• **Your assignment**
Using the data below, return every line that holds the word "minus".

• **Recorded information**
+---+

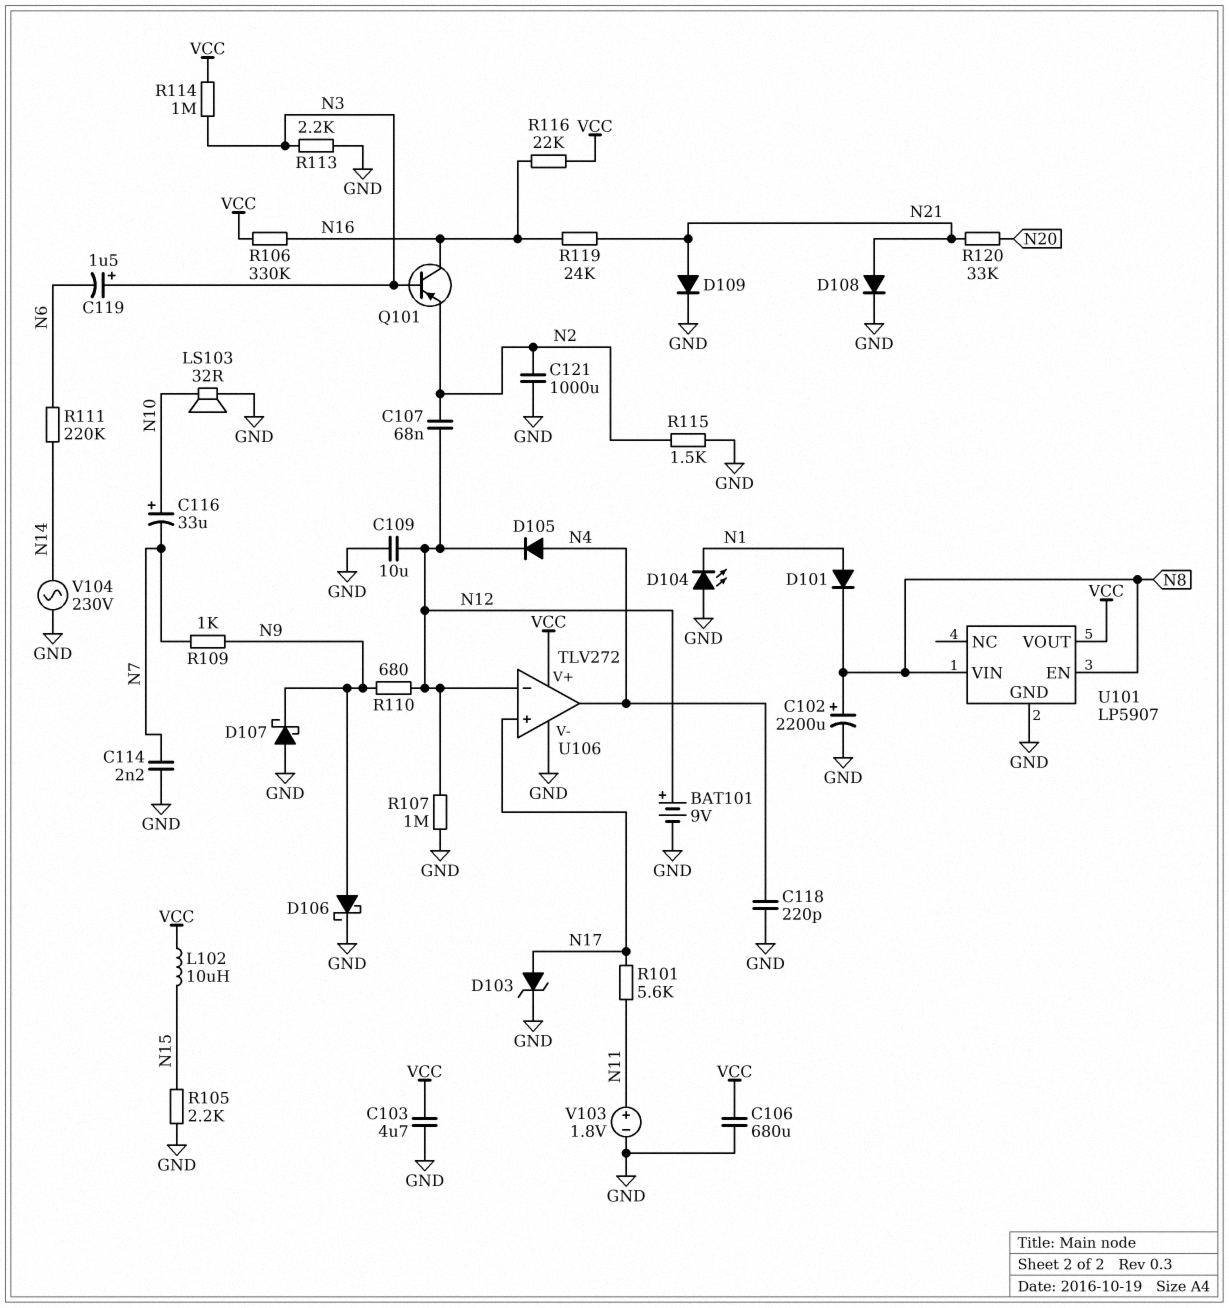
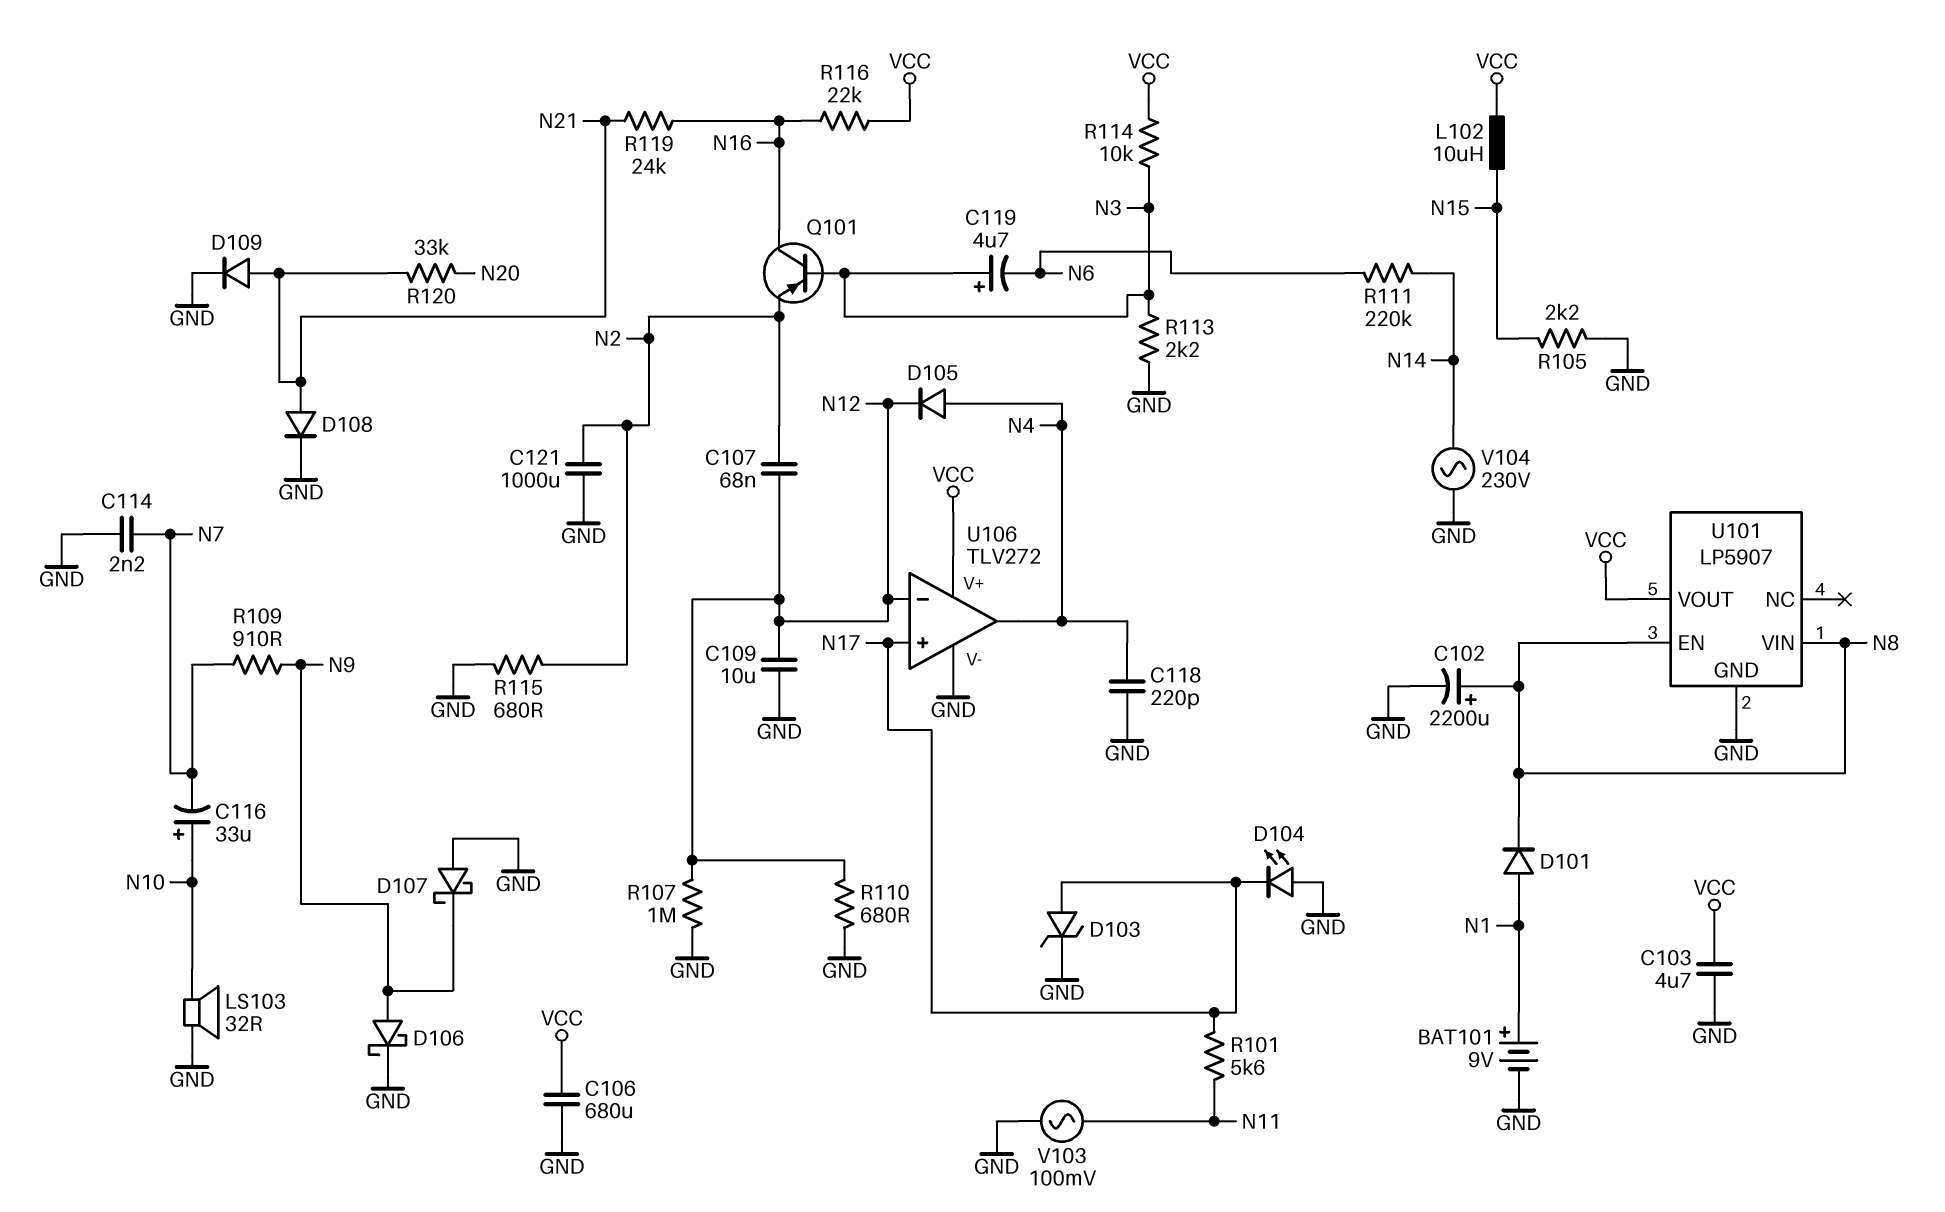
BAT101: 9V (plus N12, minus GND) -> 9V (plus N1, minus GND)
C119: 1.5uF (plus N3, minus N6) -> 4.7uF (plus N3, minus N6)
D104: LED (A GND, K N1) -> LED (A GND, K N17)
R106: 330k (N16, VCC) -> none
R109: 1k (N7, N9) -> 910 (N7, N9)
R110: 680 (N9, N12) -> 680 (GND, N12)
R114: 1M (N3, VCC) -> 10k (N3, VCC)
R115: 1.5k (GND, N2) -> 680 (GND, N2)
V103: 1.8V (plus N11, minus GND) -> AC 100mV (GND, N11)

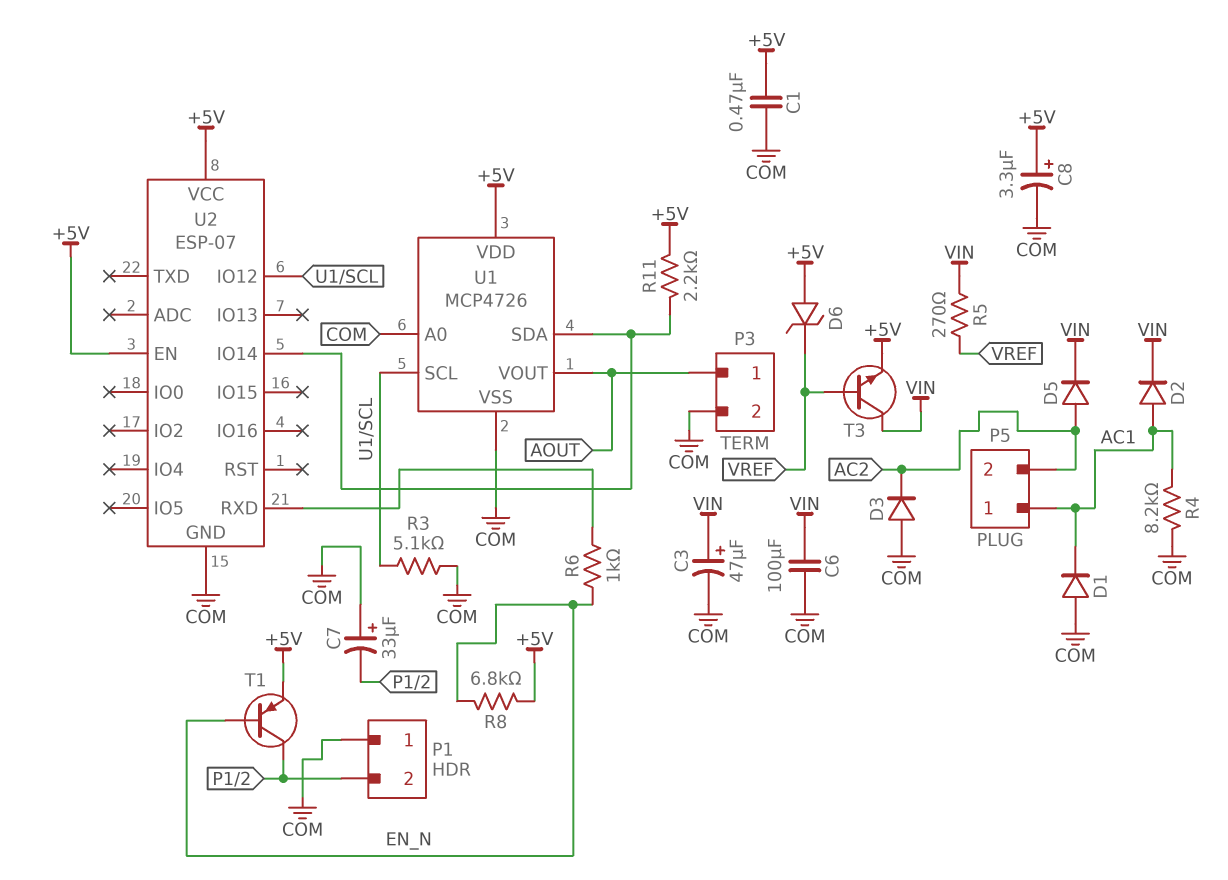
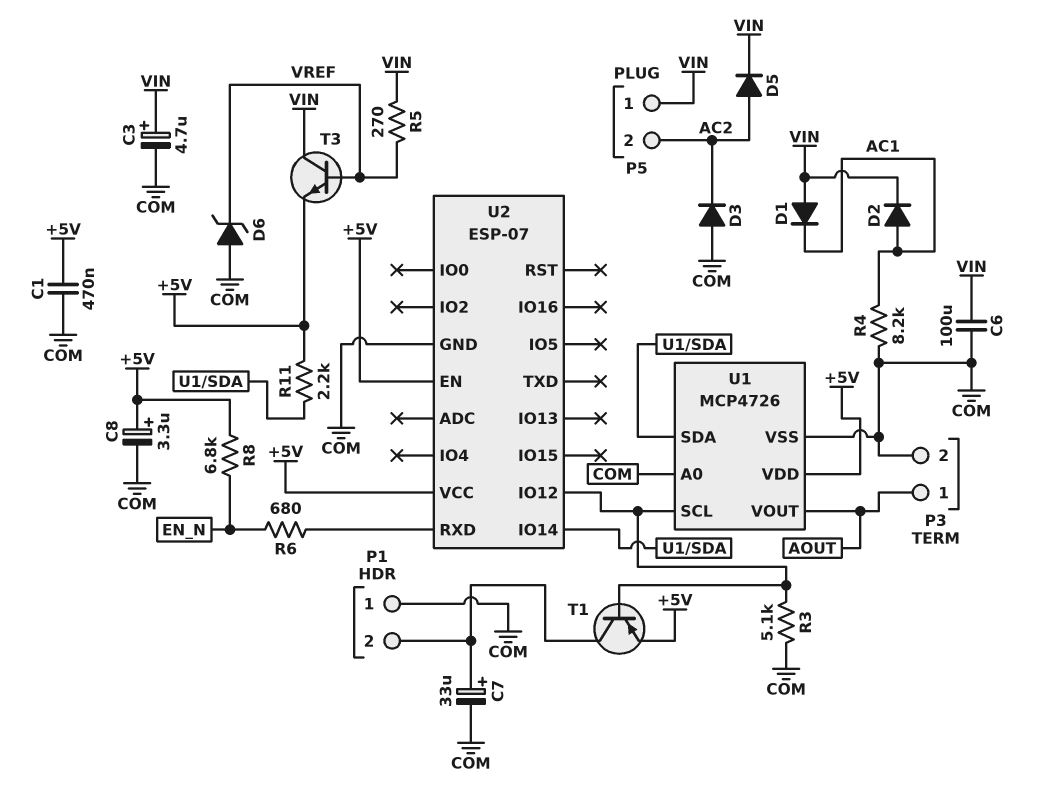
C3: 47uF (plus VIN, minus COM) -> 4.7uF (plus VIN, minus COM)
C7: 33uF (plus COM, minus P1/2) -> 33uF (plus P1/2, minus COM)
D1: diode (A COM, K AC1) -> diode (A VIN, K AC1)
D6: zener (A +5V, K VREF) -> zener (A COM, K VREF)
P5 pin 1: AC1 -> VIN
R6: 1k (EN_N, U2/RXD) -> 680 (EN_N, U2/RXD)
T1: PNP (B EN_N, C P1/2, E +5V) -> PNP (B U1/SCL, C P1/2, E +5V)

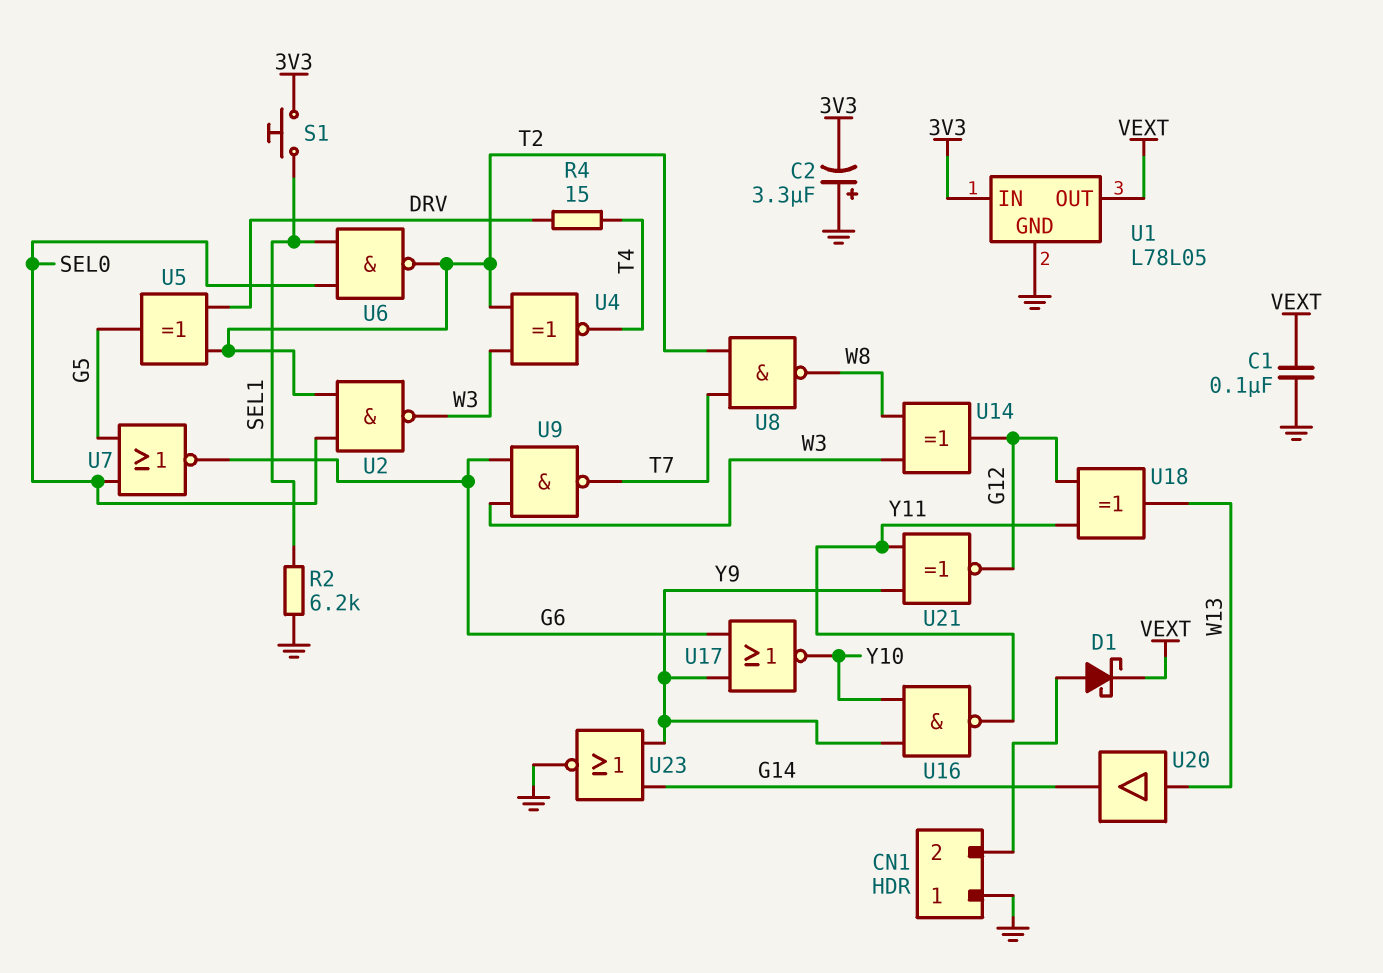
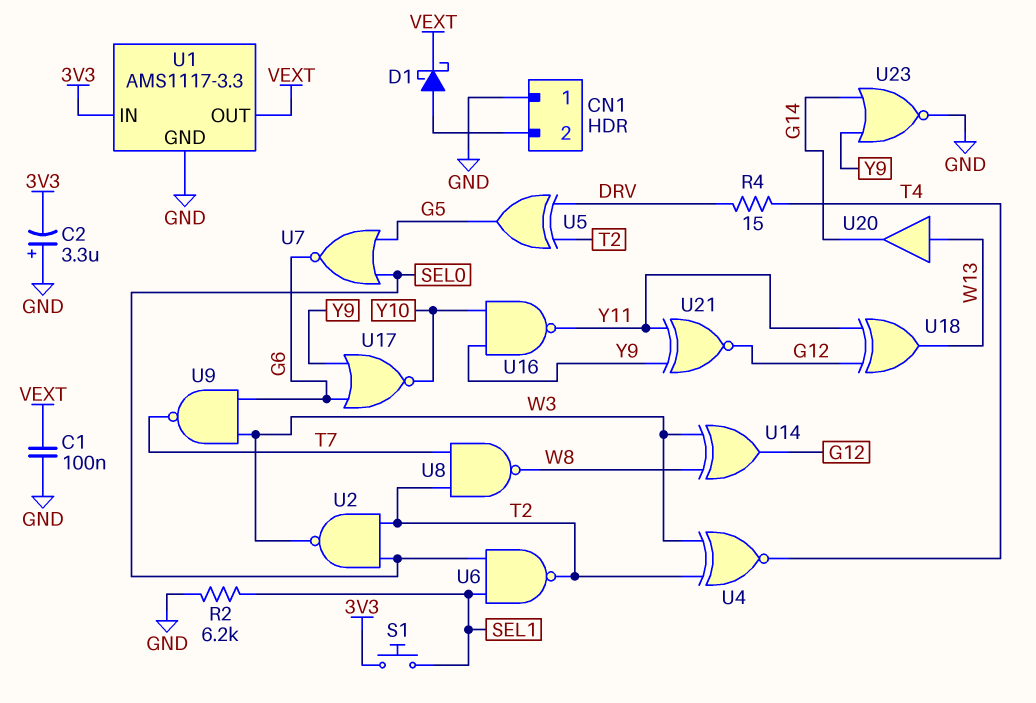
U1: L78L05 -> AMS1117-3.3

+---+

• **Exercise output**
BAT101: 9V (plus N12, minus GND) -> 9V (plus N1, minus GND)
C119: 1.5uF (plus N3, minus N6) -> 4.7uF (plus N3, minus N6)
V103: 1.8V (plus N11, minus GND) -> AC 100mV (GND, N11)
C3: 47uF (plus VIN, minus COM) -> 4.7uF (plus VIN, minus COM)
C7: 33uF (plus COM, minus P1/2) -> 33uF (plus P1/2, minus COM)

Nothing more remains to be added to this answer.